Exercise goal -> Scan the lines below for "plate" and copy the matches.
- Opening Delimiter -
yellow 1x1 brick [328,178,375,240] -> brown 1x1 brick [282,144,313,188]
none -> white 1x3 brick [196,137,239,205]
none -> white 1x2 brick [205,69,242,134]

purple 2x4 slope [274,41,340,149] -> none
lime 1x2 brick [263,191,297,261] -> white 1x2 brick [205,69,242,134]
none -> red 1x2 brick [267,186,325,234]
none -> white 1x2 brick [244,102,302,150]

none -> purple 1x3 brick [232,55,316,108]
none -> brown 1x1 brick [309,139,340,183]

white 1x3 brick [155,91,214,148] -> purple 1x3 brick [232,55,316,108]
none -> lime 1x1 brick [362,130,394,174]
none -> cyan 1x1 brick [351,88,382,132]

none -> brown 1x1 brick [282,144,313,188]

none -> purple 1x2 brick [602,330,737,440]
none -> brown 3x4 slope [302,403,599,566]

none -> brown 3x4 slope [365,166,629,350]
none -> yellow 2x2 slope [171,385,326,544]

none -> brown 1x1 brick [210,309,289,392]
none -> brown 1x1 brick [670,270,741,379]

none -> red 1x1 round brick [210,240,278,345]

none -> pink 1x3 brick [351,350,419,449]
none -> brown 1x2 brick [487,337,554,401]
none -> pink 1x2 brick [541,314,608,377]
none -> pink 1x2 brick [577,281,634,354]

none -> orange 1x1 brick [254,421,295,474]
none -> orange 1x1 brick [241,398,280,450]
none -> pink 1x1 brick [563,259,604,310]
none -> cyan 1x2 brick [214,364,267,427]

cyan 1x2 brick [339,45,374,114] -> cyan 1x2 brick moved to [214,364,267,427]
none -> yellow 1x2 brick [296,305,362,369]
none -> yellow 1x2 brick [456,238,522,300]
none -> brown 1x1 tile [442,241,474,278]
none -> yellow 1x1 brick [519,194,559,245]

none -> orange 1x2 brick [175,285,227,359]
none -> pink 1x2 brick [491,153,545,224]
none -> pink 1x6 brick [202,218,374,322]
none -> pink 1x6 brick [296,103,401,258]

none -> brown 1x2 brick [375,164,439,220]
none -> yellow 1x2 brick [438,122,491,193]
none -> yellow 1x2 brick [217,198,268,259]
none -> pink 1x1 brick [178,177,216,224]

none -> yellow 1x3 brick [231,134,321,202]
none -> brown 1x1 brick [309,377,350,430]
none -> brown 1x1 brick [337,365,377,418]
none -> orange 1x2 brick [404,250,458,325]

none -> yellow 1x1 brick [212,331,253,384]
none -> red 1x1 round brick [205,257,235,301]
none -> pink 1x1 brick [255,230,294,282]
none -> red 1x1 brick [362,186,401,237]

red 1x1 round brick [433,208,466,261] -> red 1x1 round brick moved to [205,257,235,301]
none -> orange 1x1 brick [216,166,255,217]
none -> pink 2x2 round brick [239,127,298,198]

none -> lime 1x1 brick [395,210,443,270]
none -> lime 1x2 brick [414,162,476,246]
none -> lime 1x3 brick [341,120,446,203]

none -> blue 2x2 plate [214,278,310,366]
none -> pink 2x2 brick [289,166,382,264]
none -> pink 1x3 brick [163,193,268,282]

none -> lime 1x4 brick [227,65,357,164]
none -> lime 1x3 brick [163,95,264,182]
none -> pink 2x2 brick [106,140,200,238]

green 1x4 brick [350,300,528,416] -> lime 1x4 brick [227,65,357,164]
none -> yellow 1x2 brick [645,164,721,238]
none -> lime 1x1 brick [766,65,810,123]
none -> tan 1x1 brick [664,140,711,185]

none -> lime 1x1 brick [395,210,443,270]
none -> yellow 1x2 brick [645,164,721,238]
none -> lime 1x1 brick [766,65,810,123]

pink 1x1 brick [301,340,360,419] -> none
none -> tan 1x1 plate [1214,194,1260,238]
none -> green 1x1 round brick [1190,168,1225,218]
- Closing Delimiter -
Problem solution ->
none -> blue 2x2 plate [214,278,310,366]
none -> tan 1x1 plate [1214,194,1260,238]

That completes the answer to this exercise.